Records from a dataset:
= = =

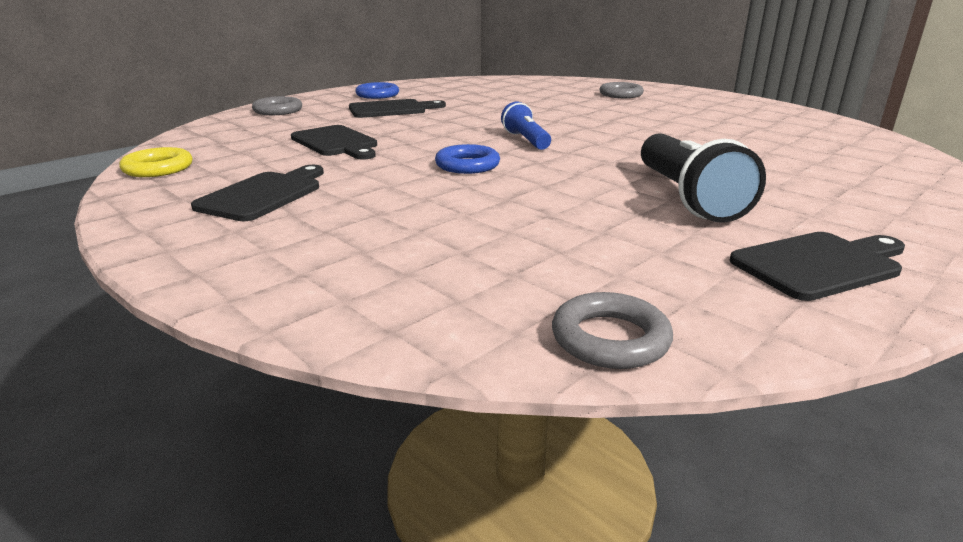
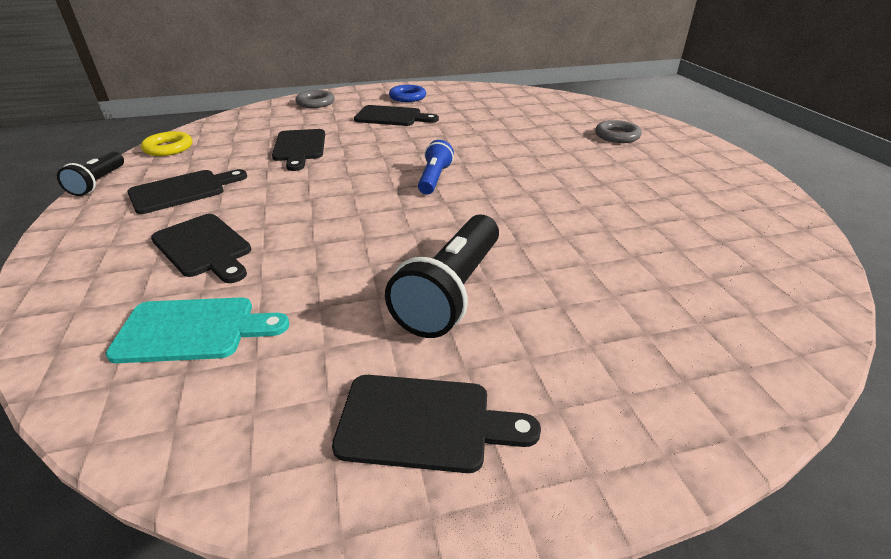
camera: 30 degrees right, 10 degrees up
blue ring [435,144,500,174] -> none
grey ring [552,292,673,369] -> none
none -> black flashlight [57,151,124,196]
none -> turquoise cutting board [106,297,289,363]
none -> black cutting board [151,214,251,283]

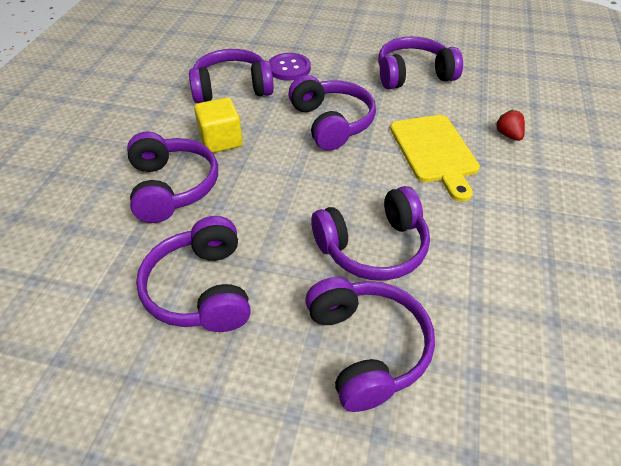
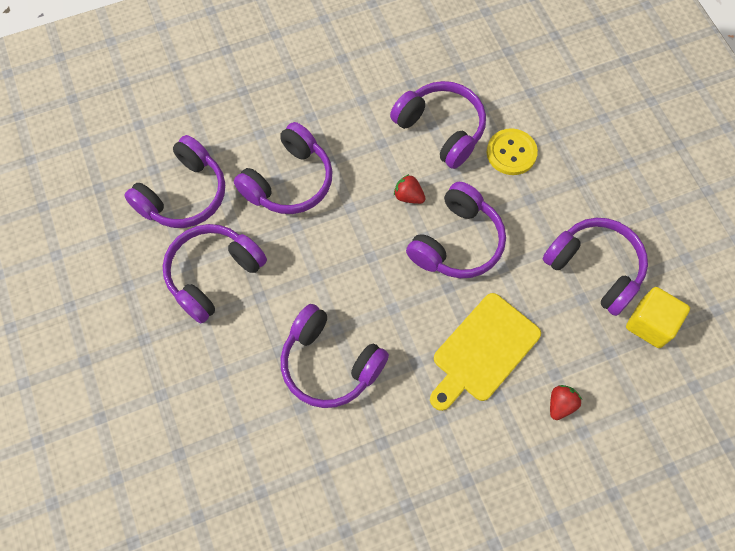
camera: 55 degrees right, 20 degrees up
yellow cube [194,97,243,153] -> yellow cube moved to [626,287,690,348]
purple button [269,53,311,81] -> yellow button [487,128,538,175]
purple headphones [305,277,435,412] -> purple headphones moved to [124,135,225,228]
none -> red strawberry [394,174,426,204]

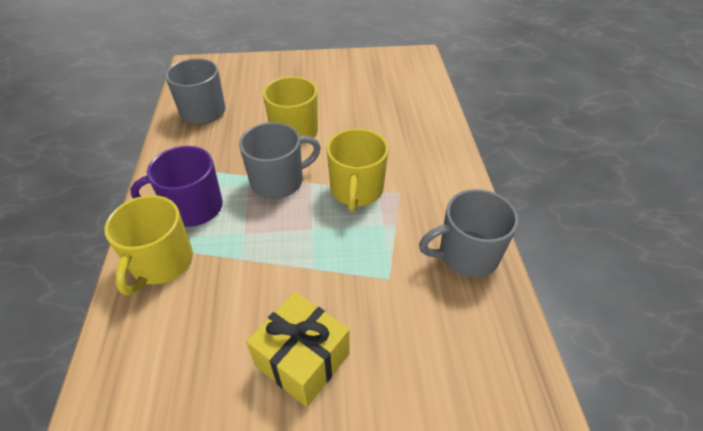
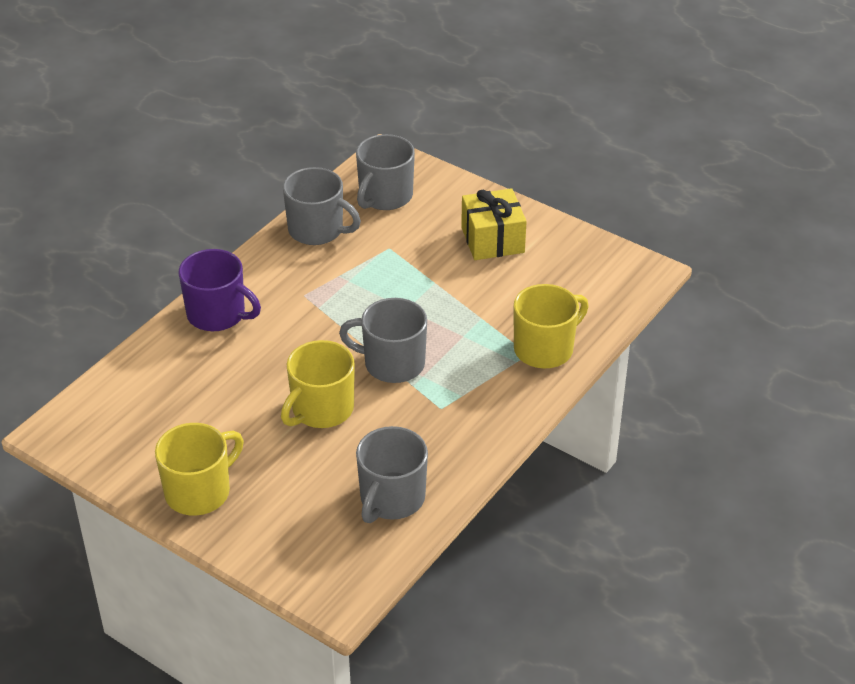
camera: 140 degrees left, 5 degrees down
purple mug [130,146,223,227] -> purple mug moved to [179,249,261,331]
yellow mug [327,129,389,212] -> yellow mug moved to [155,423,244,516]
none -> grey mug [356,134,415,210]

= = =

About this task:
From the entries above, return each line with the word "yellow" in it.

Written response:
yellow cube [194,97,243,153] -> yellow cube moved to [626,287,690,348]
purple button [269,53,311,81] -> yellow button [487,128,538,175]
yellow mug [327,129,389,212] -> yellow mug moved to [155,423,244,516]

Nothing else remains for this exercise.